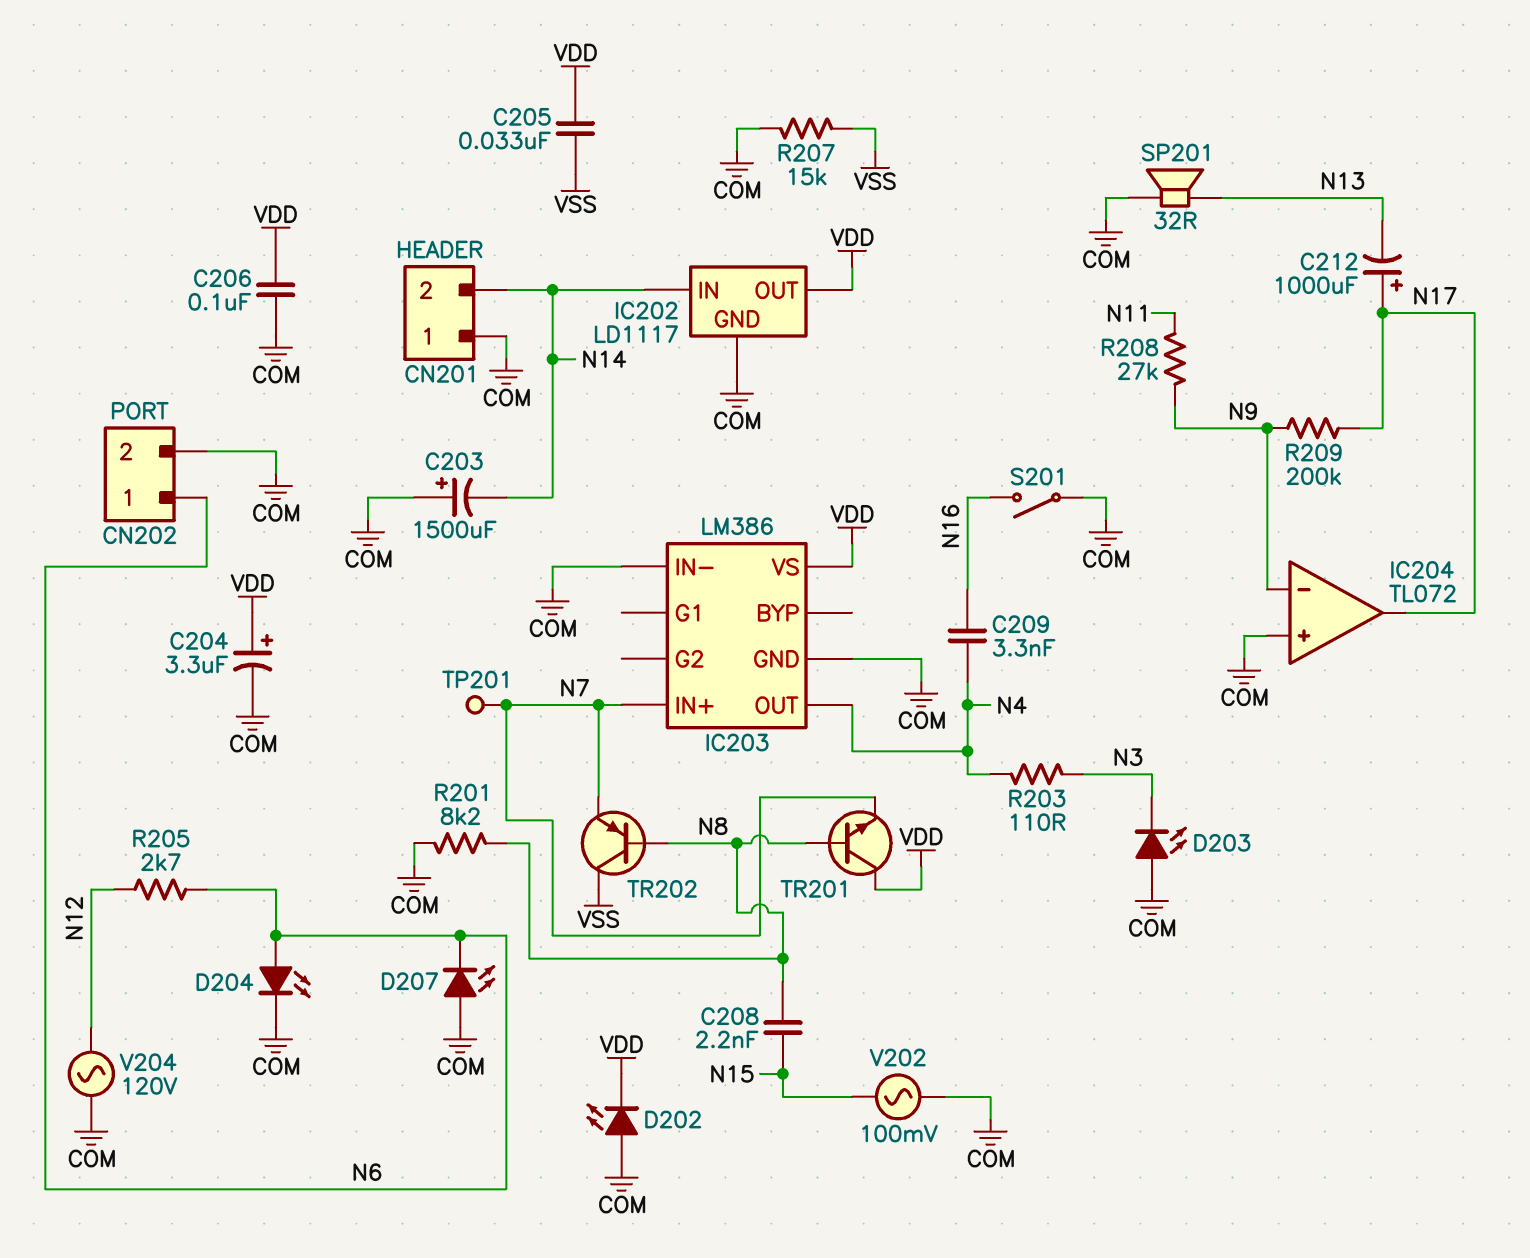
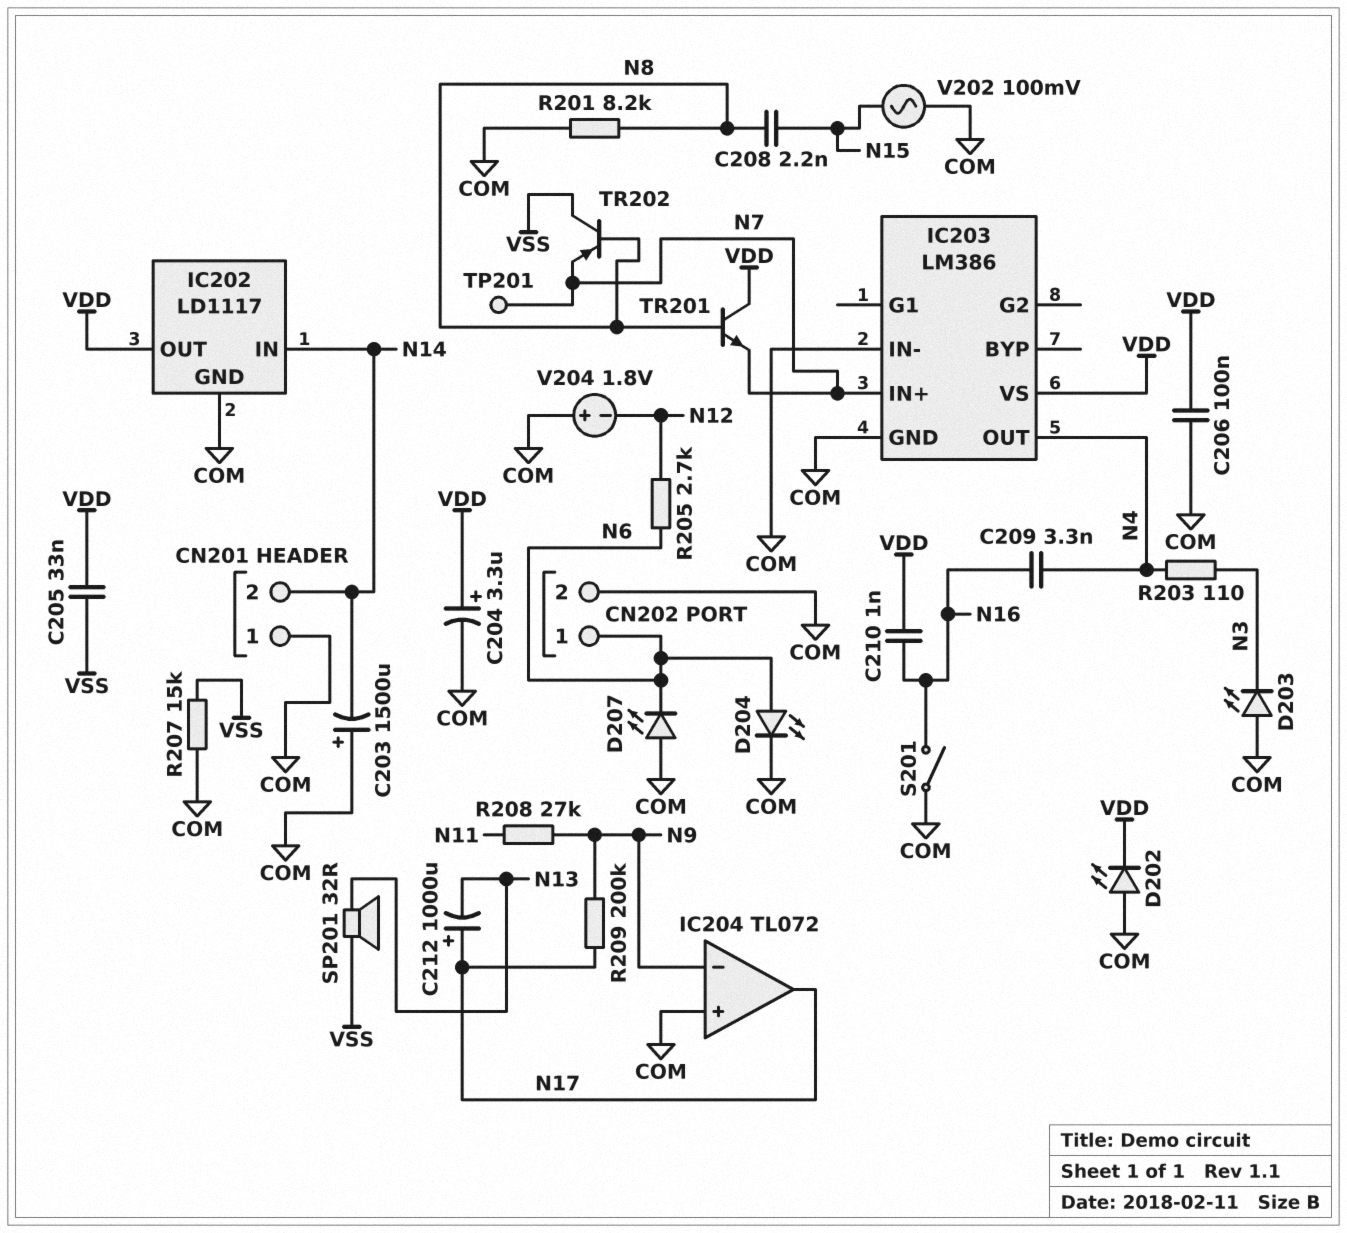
C210: none -> 1nF (N16, VDD)
SP201: speaker 32R (COM, N13) -> speaker 32R (N13, VSS)
V204: AC 120V (COM, N12) -> 1.8V (plus COM, minus N12)

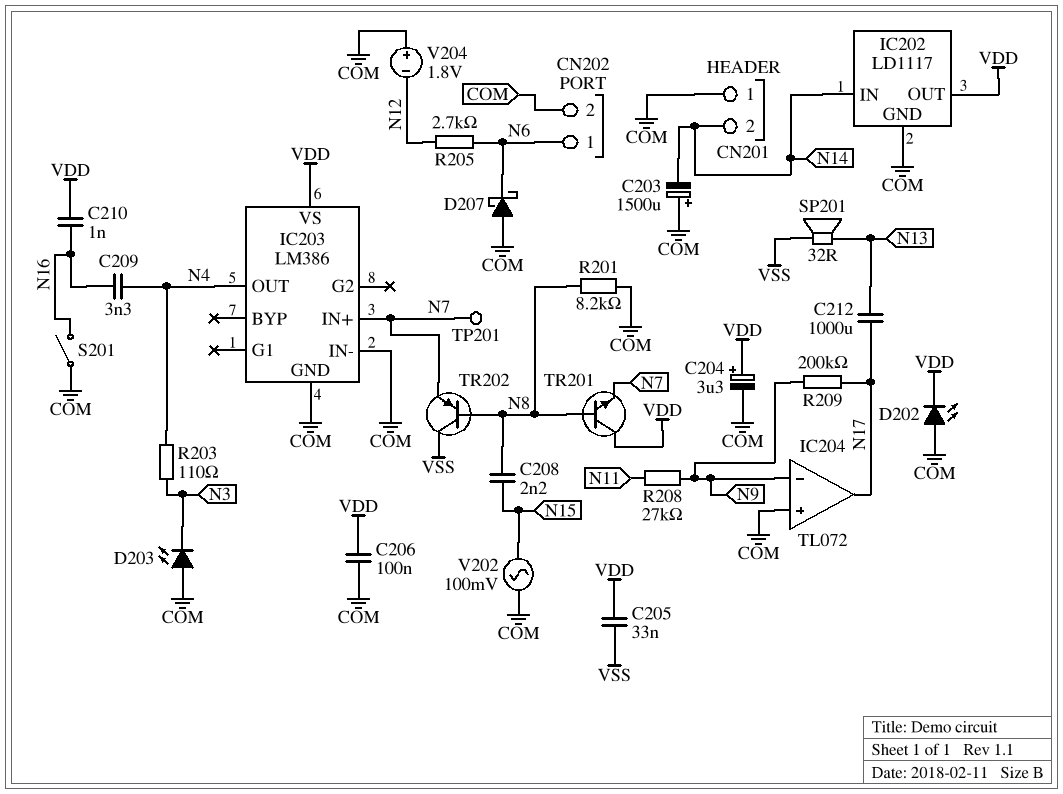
C212: 1000uF (plus N17, minus N13) -> 1000uF (N13, N17)
D204: LED (A N6, K COM) -> none
D207: LED (A COM, K N6) -> schottky (A COM, K N6)
R207: 15k (COM, VSS) -> none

== EXERCISE DESCRIPTION ==
Exactly as they appear, write out the lines from the one containing "D207: LED (A" through the final line of the entries above, both included.

== ANSWER SECTION ==
D207: LED (A COM, K N6) -> schottky (A COM, K N6)
R207: 15k (COM, VSS) -> none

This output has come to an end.